=== Task inputs ===

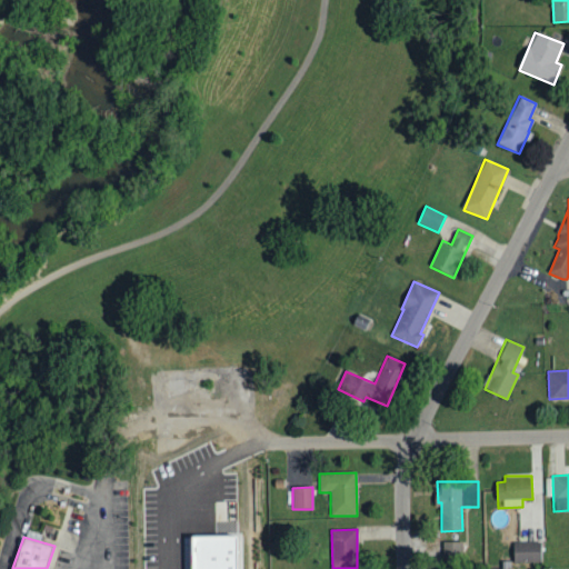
[(189,568),(189,537),(237,537),(237,568),(189,568)]
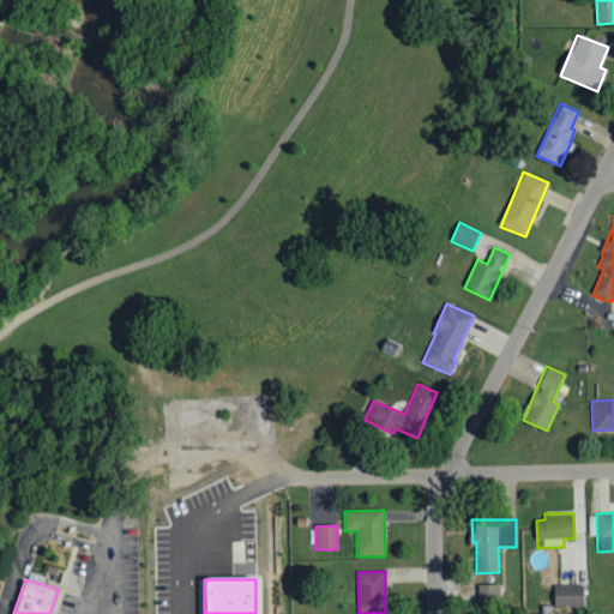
[(499,585),(477,585),(477,605),(499,605),(499,585)]
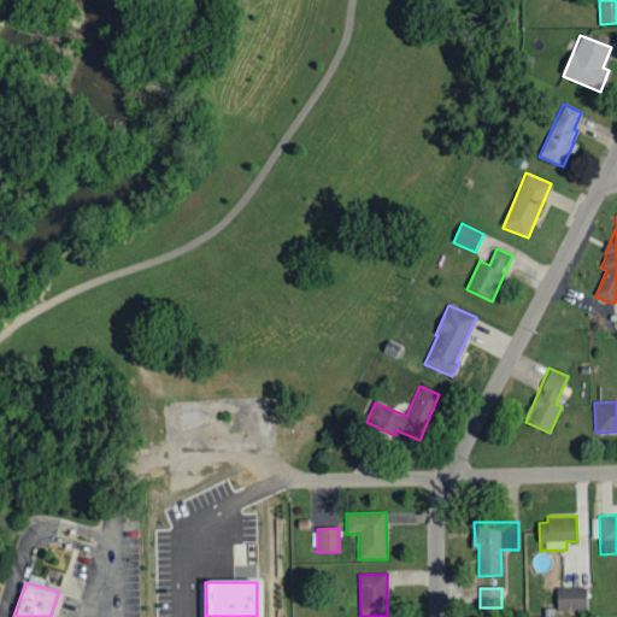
[(557,588),(556,610),(586,611),(587,588),(557,588)]
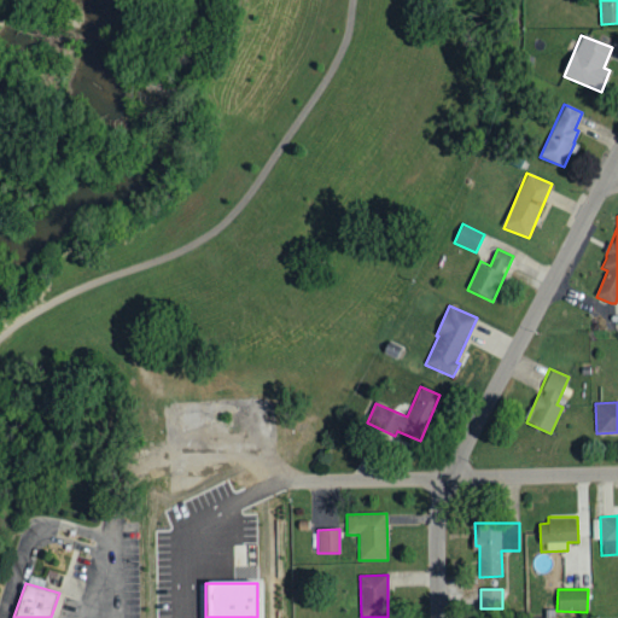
All buildings are outlined.
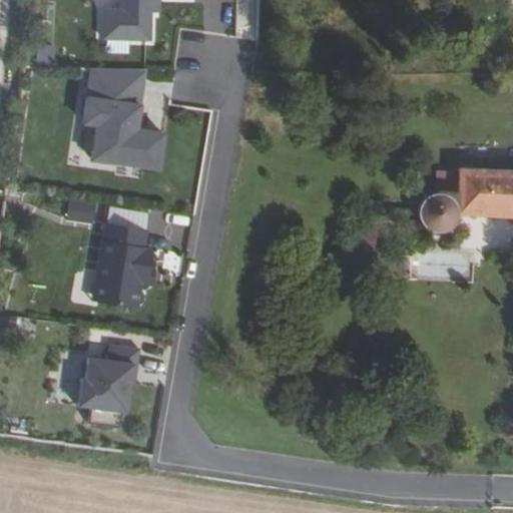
[(120,0),(120,10),(102,10),(102,38),(148,39),(149,12),(152,12),(152,0),(120,0)]
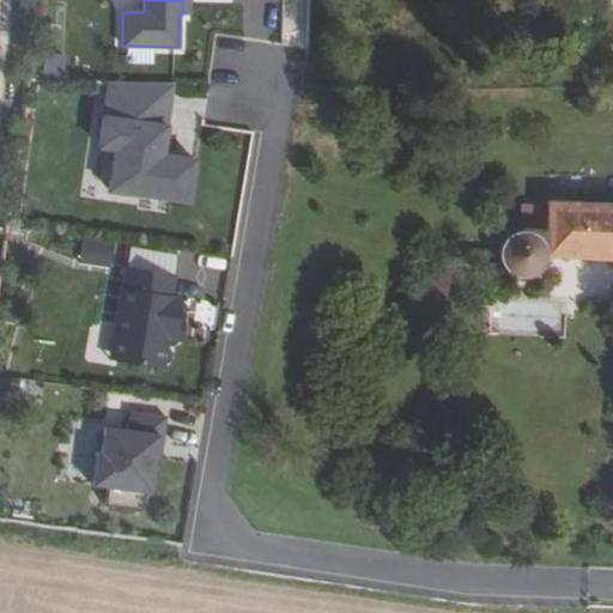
[(109,189),(189,201),(195,159),(163,155),(174,83),(110,82),(99,146),(116,147),(109,189)]
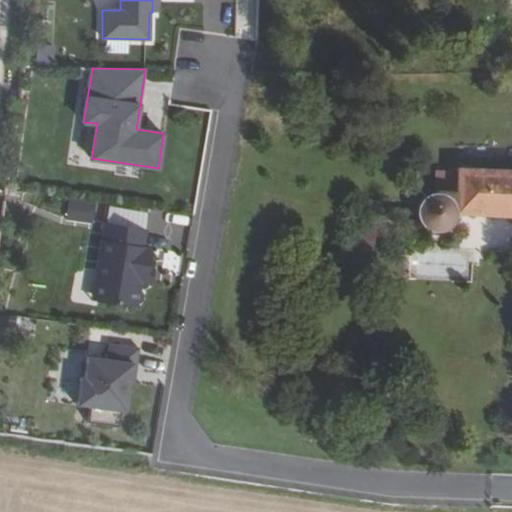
[(511,169),(456,167),(455,190),(435,189),(435,193),(434,193),(427,195),(422,199),(418,206),(417,213),(419,220),(424,226),(430,229),(437,230),(444,228),(450,223),(454,217),(454,214),(511,215),(511,169)]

===

= About this task =
The line with "[(499,585),(477,585),(477,605),(499,605),(499,585)]" and each line after it, through the final line of the data, are to be duplicated exactly, with pictures left out and nothing more included.

= Problem solution =
[(499,585),(477,585),(477,605),(499,605),(499,585)]
[(557,588),(556,610),(586,611),(587,588),(557,588)]
All buildings are outlined.
[(120,0),(120,10),(102,10),(102,38),(148,39),(149,12),(152,12),(152,0),(120,0)]
[(109,189),(189,201),(195,159),(163,155),(174,83),(110,82),(99,146),(116,147),(109,189)]
[(511,169),(456,167),(455,190),(435,189),(435,193),(434,193),(427,195),(422,199),(418,206),(417,213),(419,220),(424,226),(430,229),(437,230),(444,228),(450,223),(454,217),(454,214),(511,215),(511,169)]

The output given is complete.